*EXERCISE INPUT*:
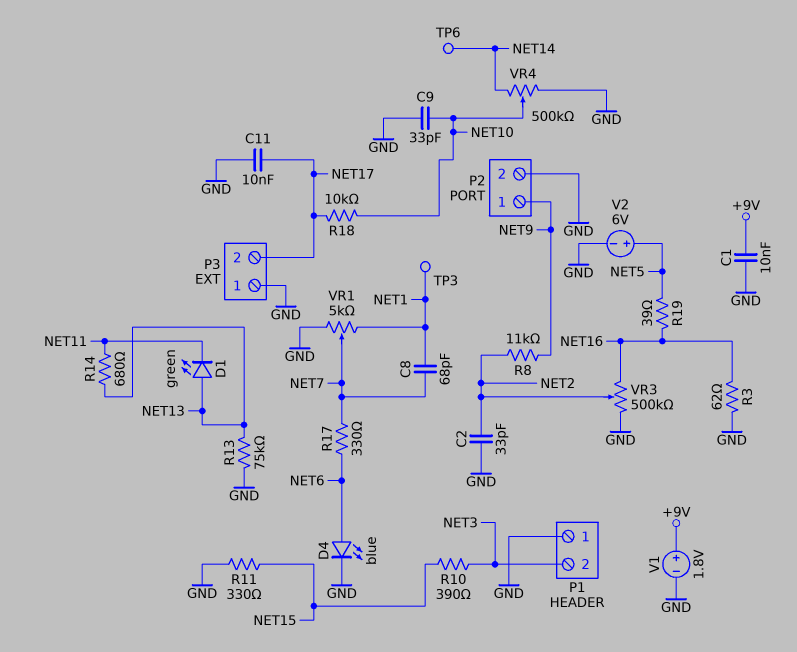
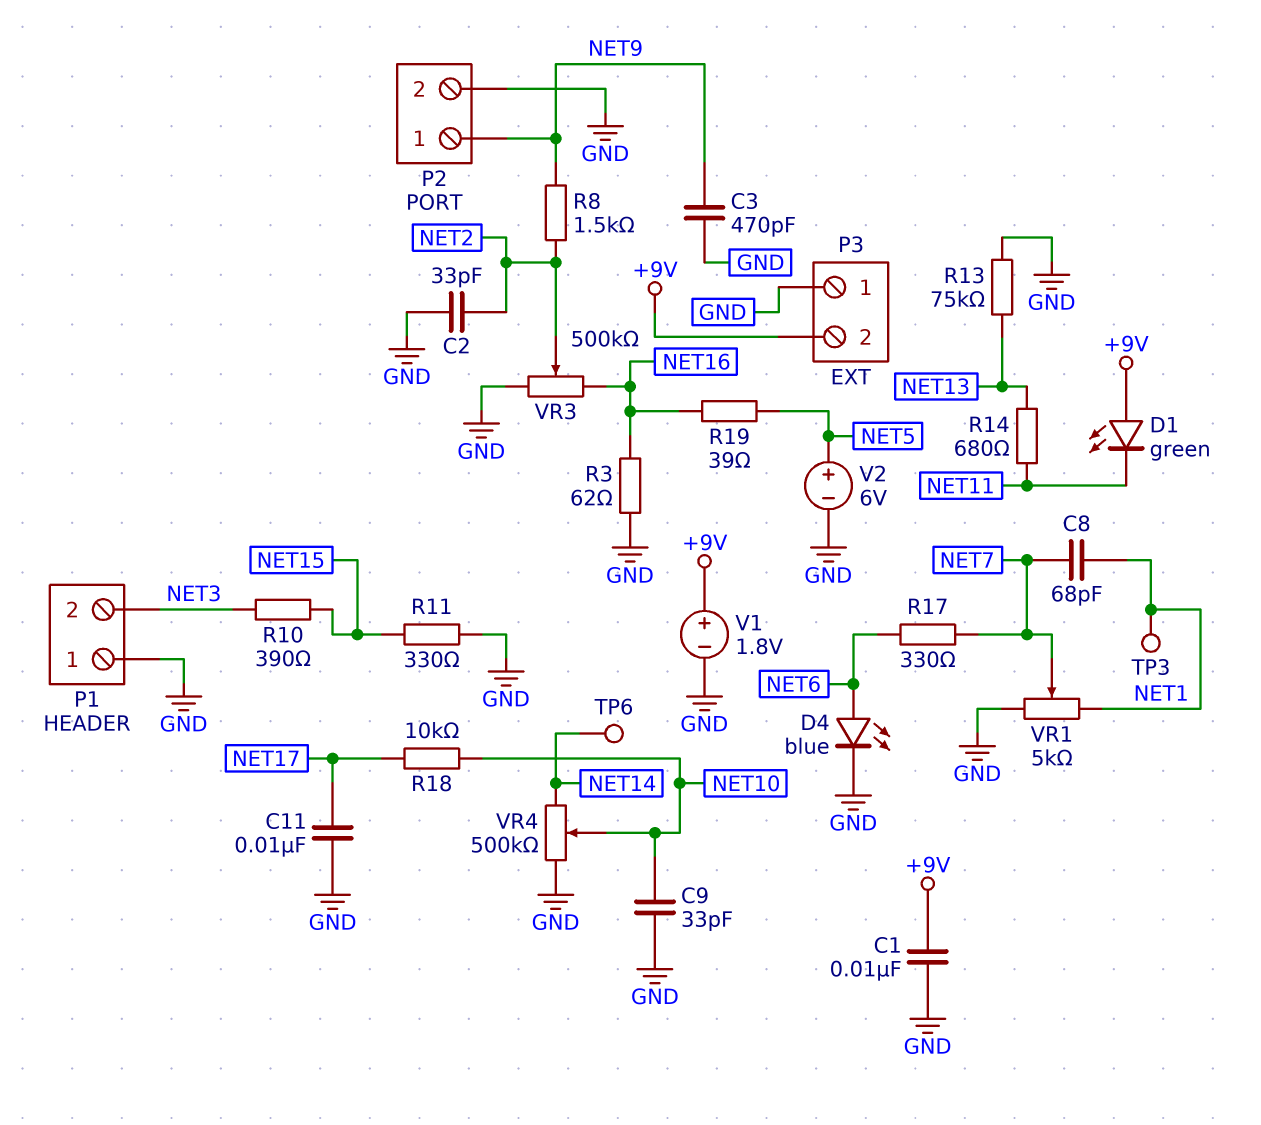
C3: none -> 470pF (GND, NET9)
D1: LED green (A NET13, K NET11) -> LED green (A +9V, K NET11)
P3 pin 2: NET17 -> +9V
R8: 11k (NET2, NET9) -> 1.5k (NET2, NET9)

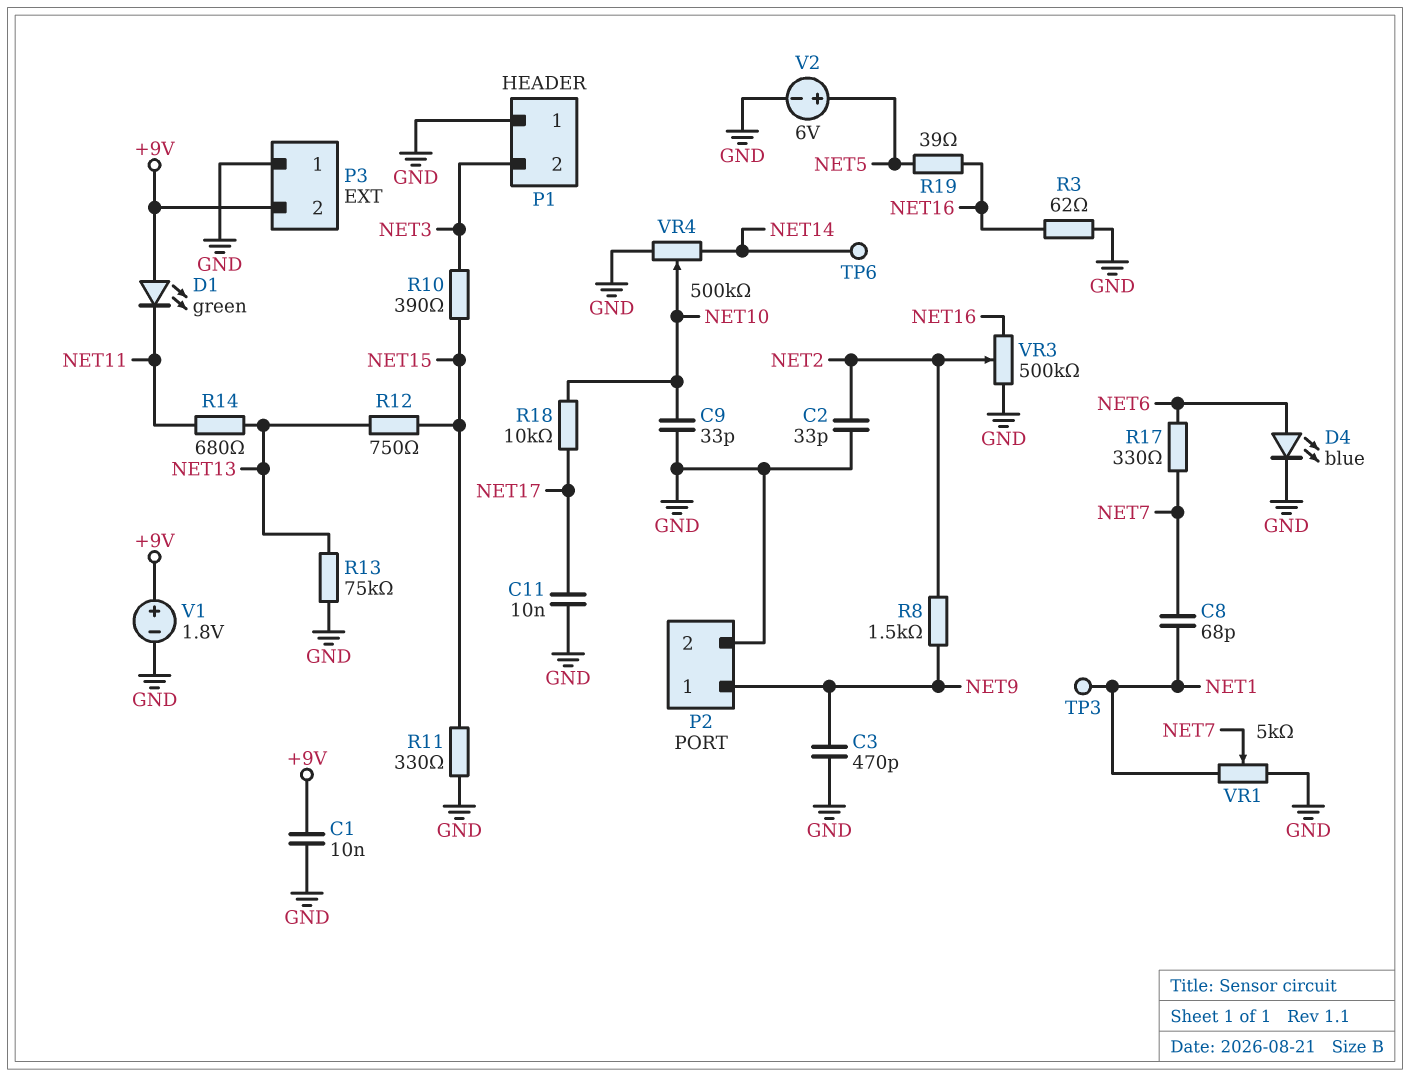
R12: none -> 750 (NET13, NET15)

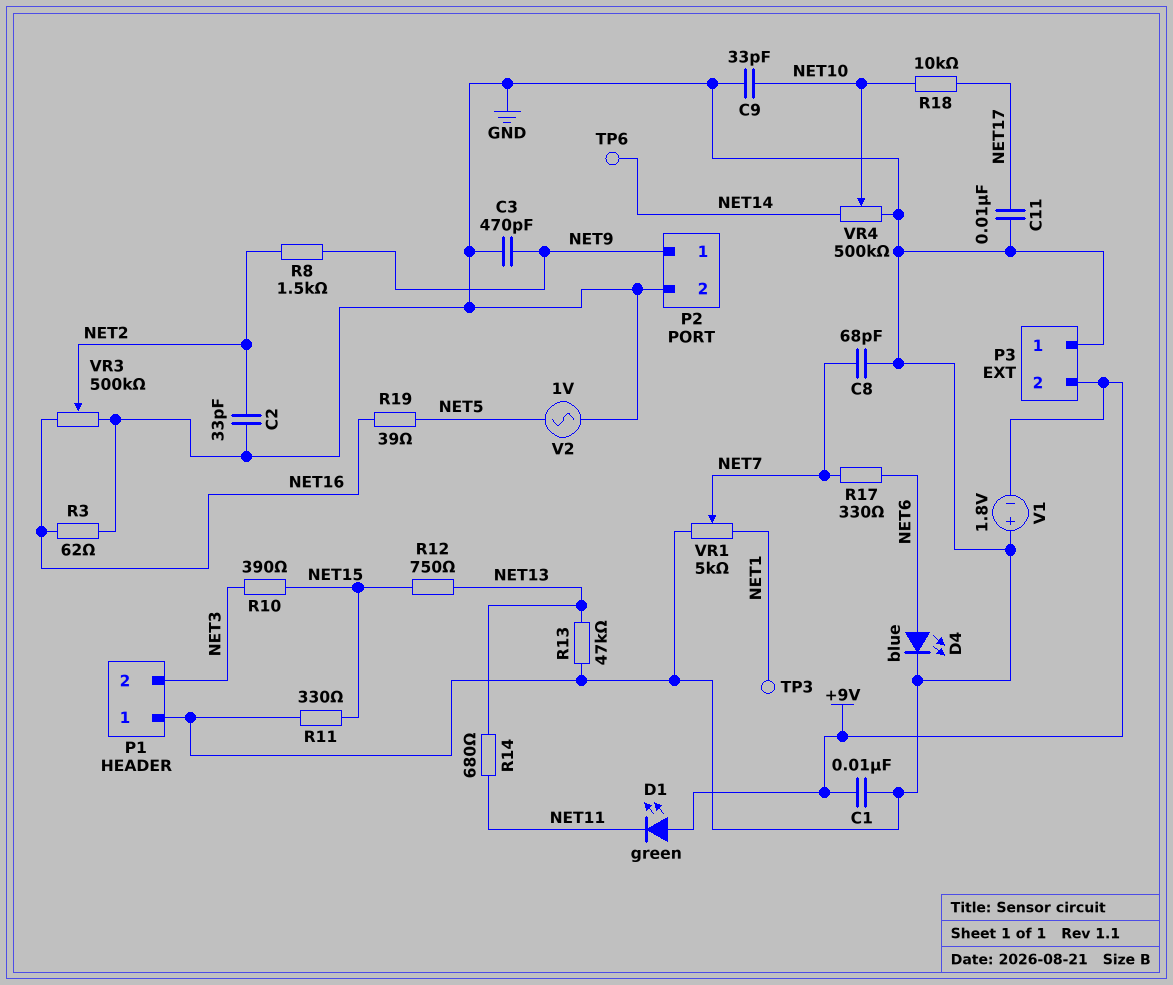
C8: 68pF (NET1, NET7) -> 68pF (GND, NET7)
R13: 75k (GND, NET13) -> 47k (GND, NET13)
V1: 1.8V (plus +9V, minus GND) -> 1.8V (plus GND, minus +9V)
V2: 6V (plus NET5, minus GND) -> AC 1V (GND, NET5)

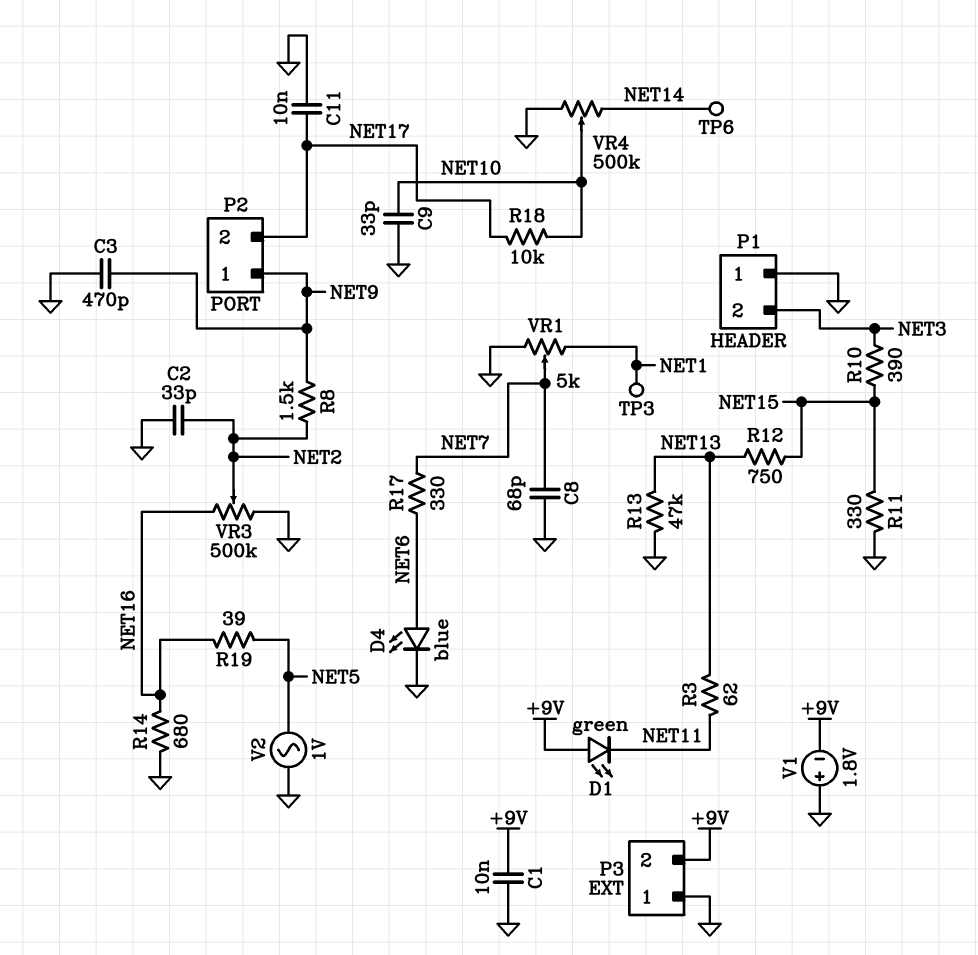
P2 pin 2: GND -> NET17
R3: 62 (GND, NET16) -> 62 (NET11, NET13)
R14: 680 (NET11, NET13) -> 680 (GND, NET16)

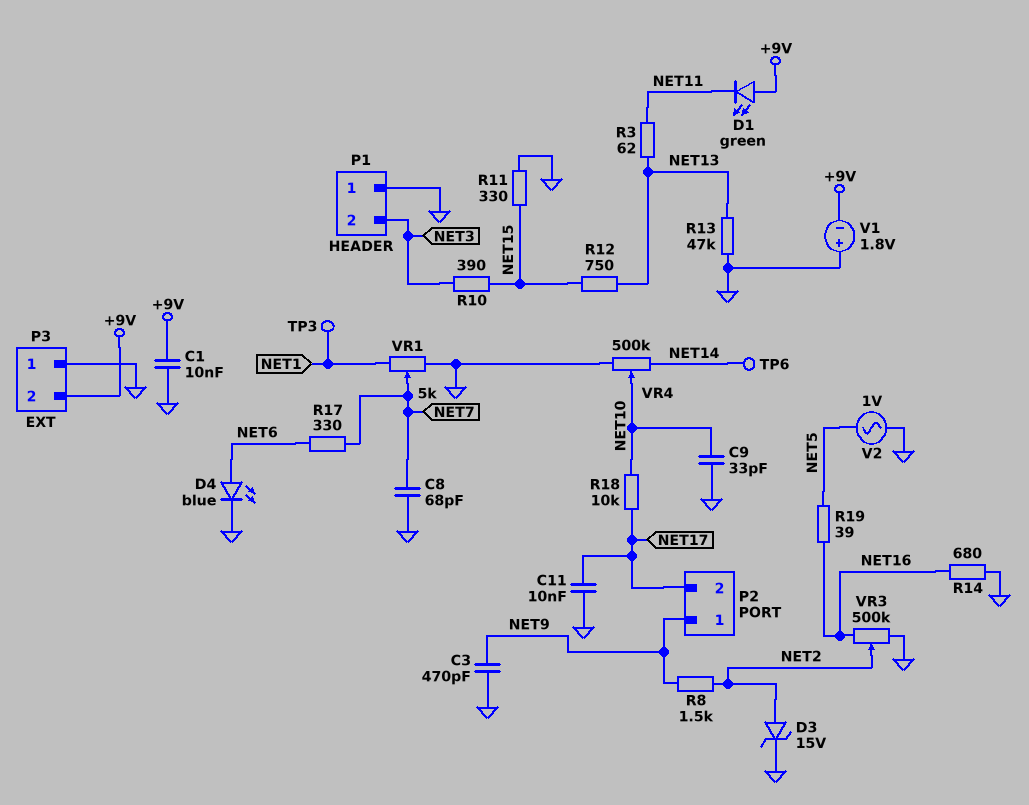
C2: 33pF (GND, NET2) -> none
D3: none -> zener 15V (A NET2, K GND)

*WORK REQUIRED*:
Each line from the one that holds "V1: 1.8V (plus" through the end of the entries must be returned exactly, while any pictures stay out.

*RESULT*:
V1: 1.8V (plus +9V, minus GND) -> 1.8V (plus GND, minus +9V)
V2: 6V (plus NET5, minus GND) -> AC 1V (GND, NET5)

P2 pin 2: GND -> NET17
R3: 62 (GND, NET16) -> 62 (NET11, NET13)
R14: 680 (NET11, NET13) -> 680 (GND, NET16)

C2: 33pF (GND, NET2) -> none
D3: none -> zener 15V (A NET2, K GND)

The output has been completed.